* _Work required_:
What is the number of lines in the records below holding the string "snow"? Reply with it and nothing else.

--------------------------------

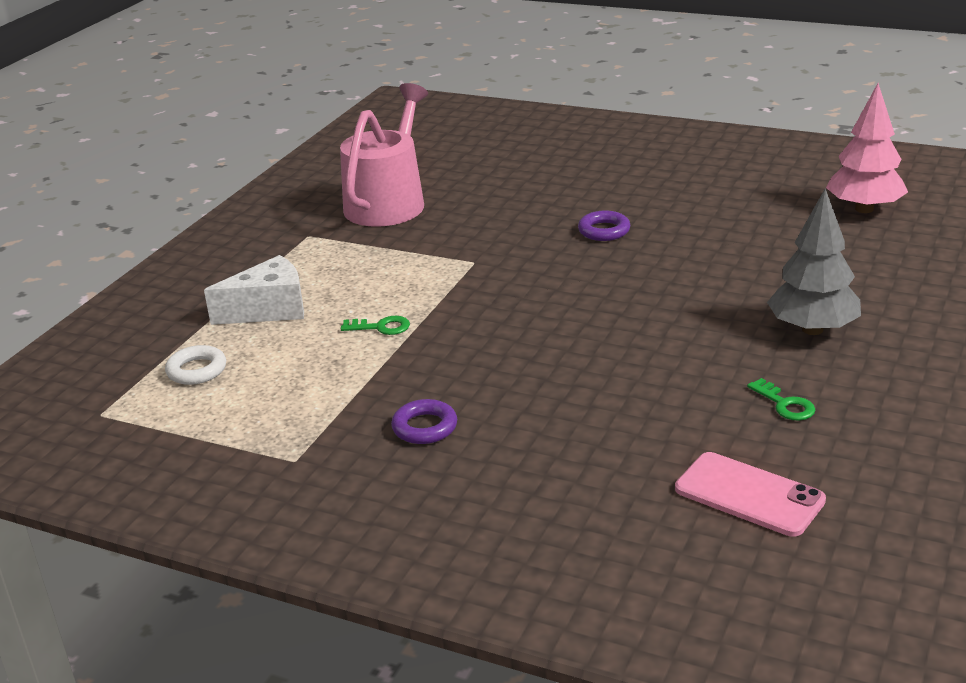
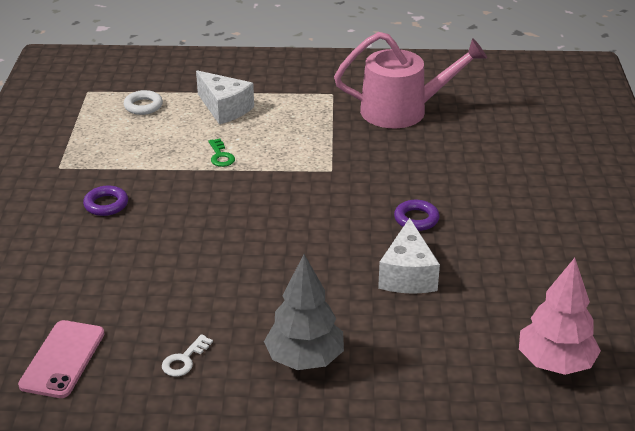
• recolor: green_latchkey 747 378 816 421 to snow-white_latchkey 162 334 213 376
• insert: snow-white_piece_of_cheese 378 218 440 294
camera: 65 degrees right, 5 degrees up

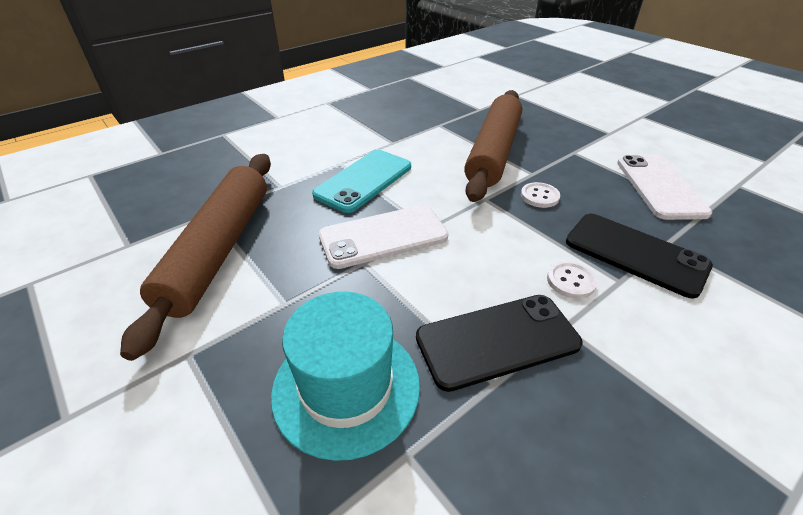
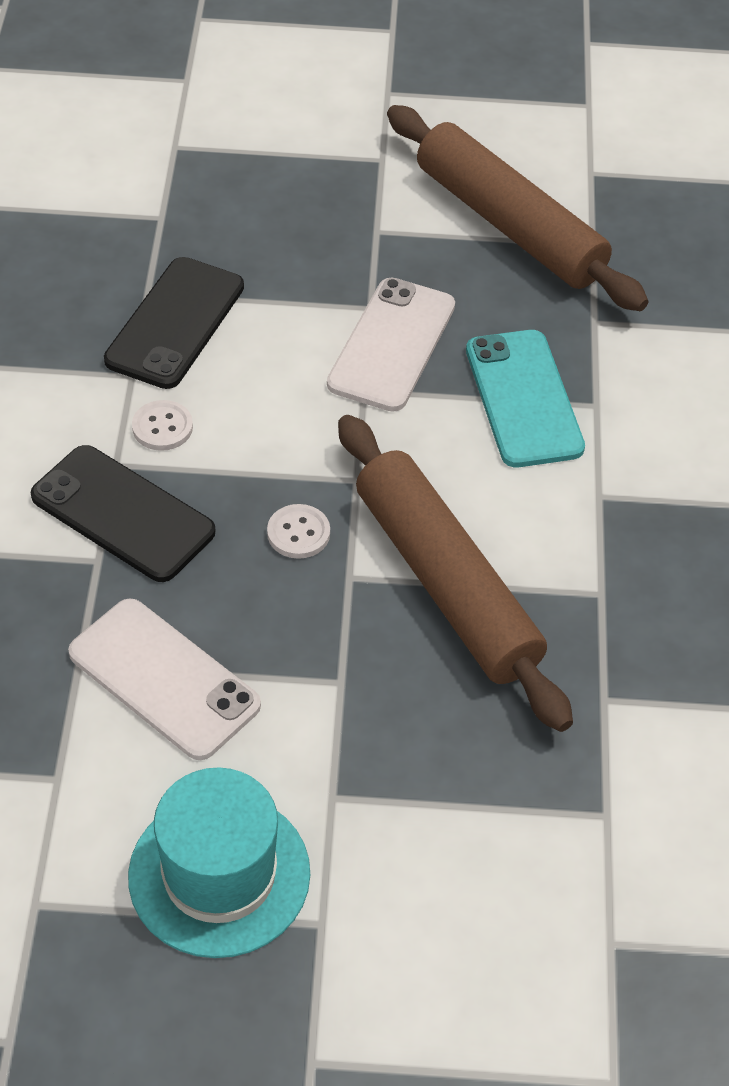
• rotate: ebony_phone 566 214 713 299 = 31 445 215 582 45 degrees clockwise
• move: turquoise_top_hat 271 292 420 461 to 128 767 310 958
camera: 130 degrees right, 10 degrees up

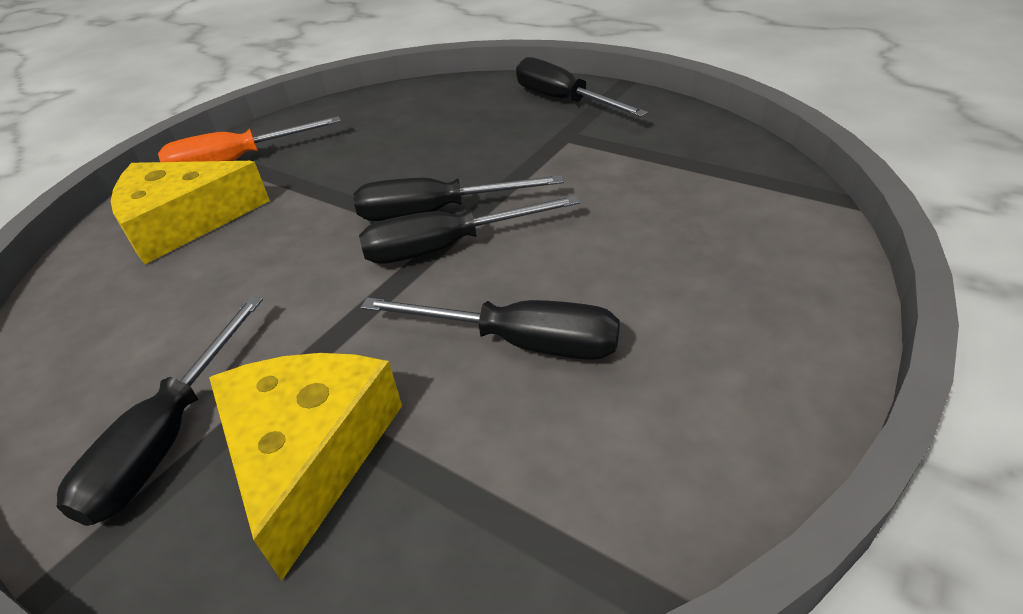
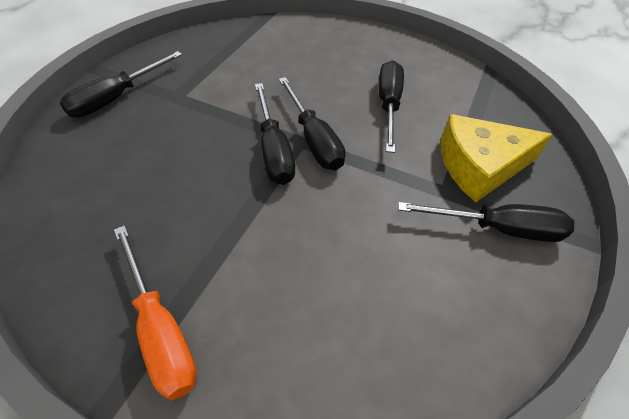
• delete: golden_piece_of_cheese 111 161 270 264
camera: 105 degrees left, 10 degrees up

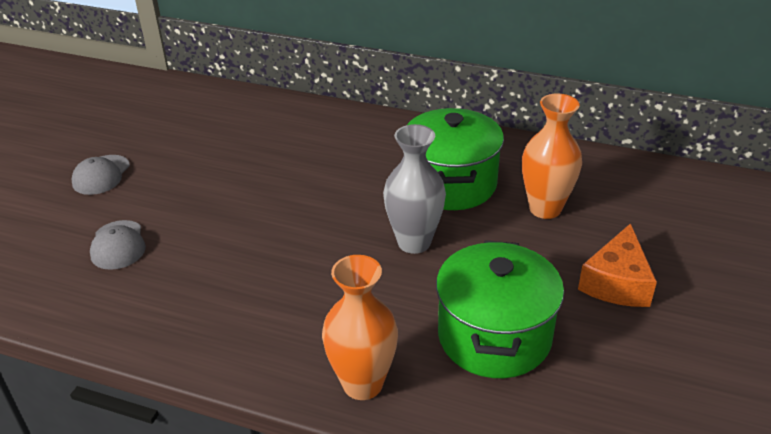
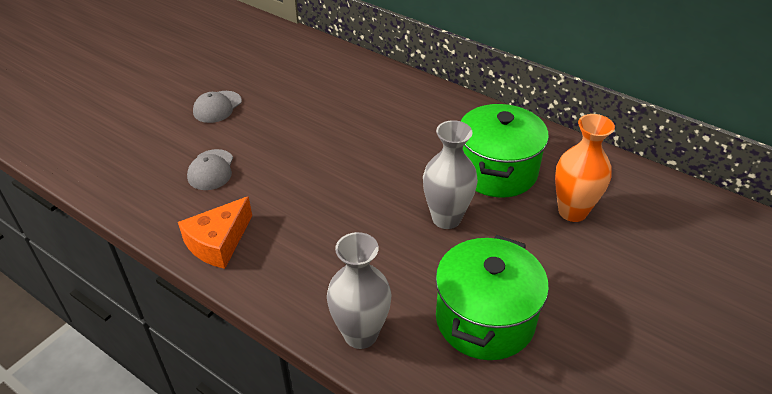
• move: orange-coloured_piece_of_cheese 578 223 657 307 to 178 196 252 269
• recolor: orange-coloured_vase 322 255 398 400 to ash-grey_vase 327 232 391 349
camera: 15 degrees right, 5 degrees up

--------------------------------

* _Output of the exercise_:
2